[Spatial reasoning data]
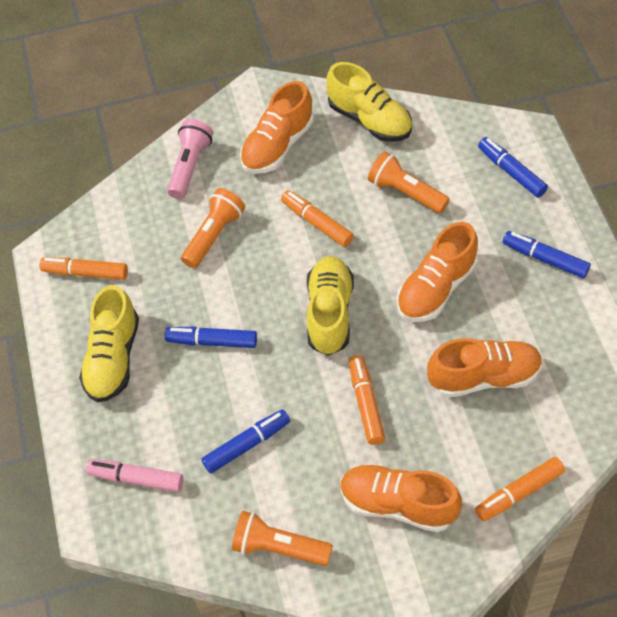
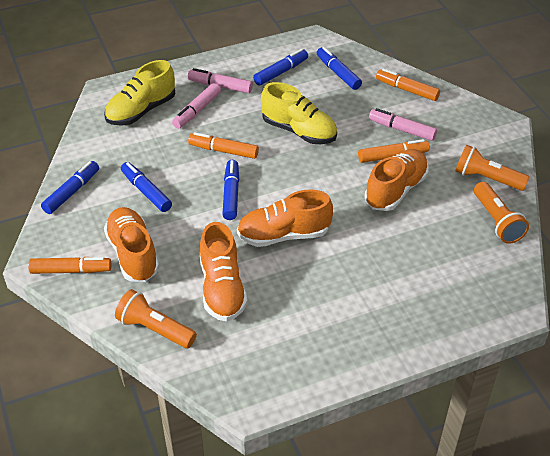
blue marker: 4 -> 5
pink flashlight: 1 -> 0
pink marker: 1 -> 3
yellow shoe: 3 -> 2

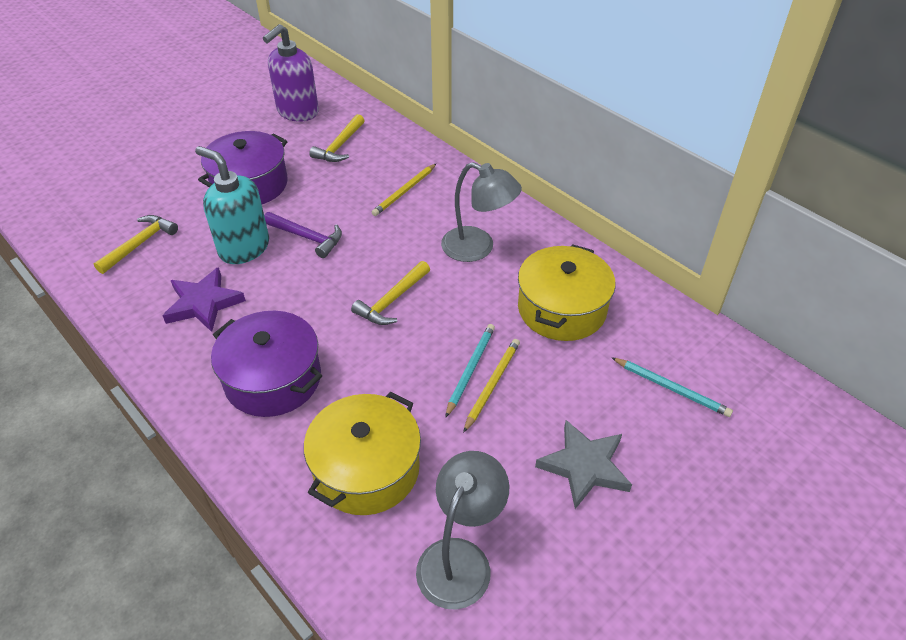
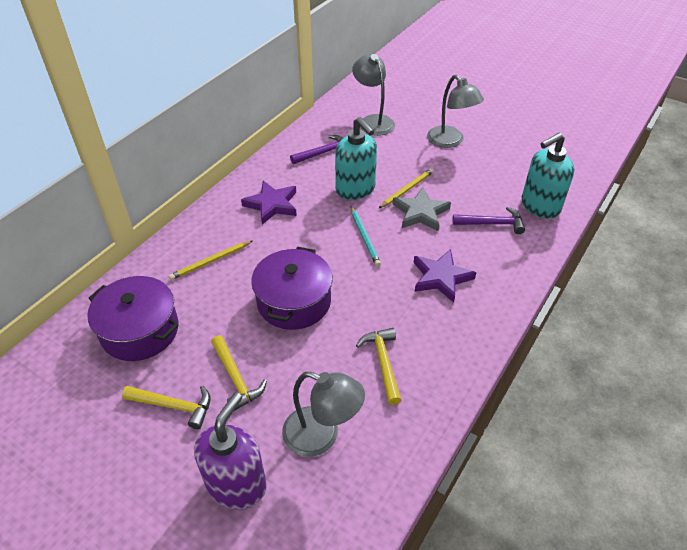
grey lamp: 2 -> 3
purple hammer: 1 -> 2
purple star: 1 -> 2
turquoise pencil: 2 -> 1
turquoise soap dispenser: 1 -> 2
yellow pot: 2 -> 0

*What this task involves:*
Could you set down every entry again exactly as written, leaving out any pictures?

*The completed task:*
blue marker: 4 -> 5
pink flashlight: 1 -> 0
pink marker: 1 -> 3
yellow shoe: 3 -> 2

grey lamp: 2 -> 3
purple hammer: 1 -> 2
purple star: 1 -> 2
turquoise pencil: 2 -> 1
turquoise soap dispenser: 1 -> 2
yellow pot: 2 -> 0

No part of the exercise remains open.